What is needed ▸ For this exercise, transcribe every line of the material exactly and skip the pictures.

Provided data ▸

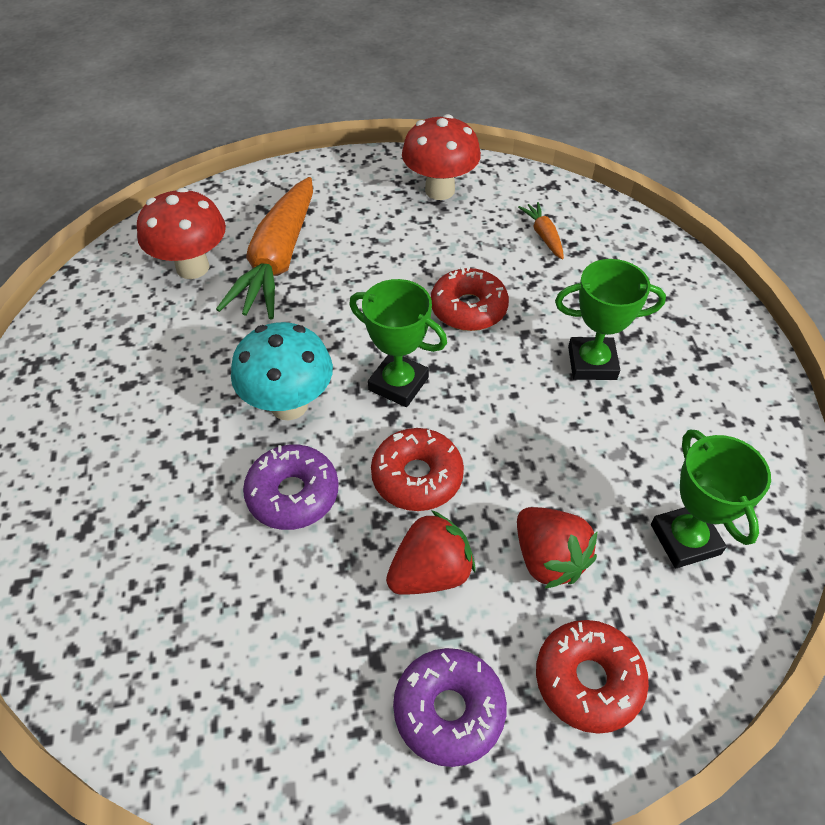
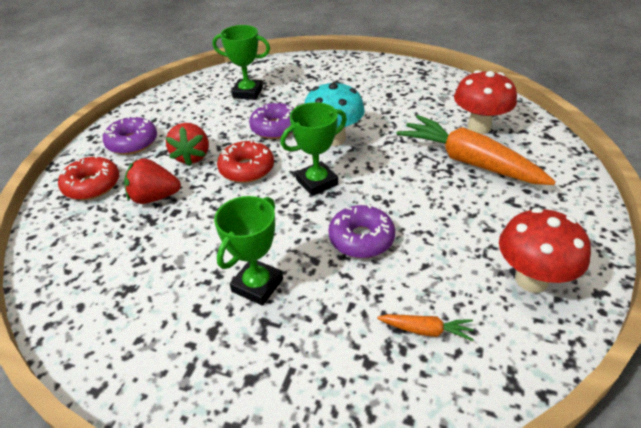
camera: 120 degrees right, 10 degrees down
(468, 308) = (361, 239): red donut -> purple donut
(685, 539) = (101, 258): green trophy -> green trophy (248, 93)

Written response ▸
camera: 120 degrees right, 10 degrees down
(468, 308) = (361, 239): red donut -> purple donut
(685, 539) = (101, 258): green trophy -> green trophy (248, 93)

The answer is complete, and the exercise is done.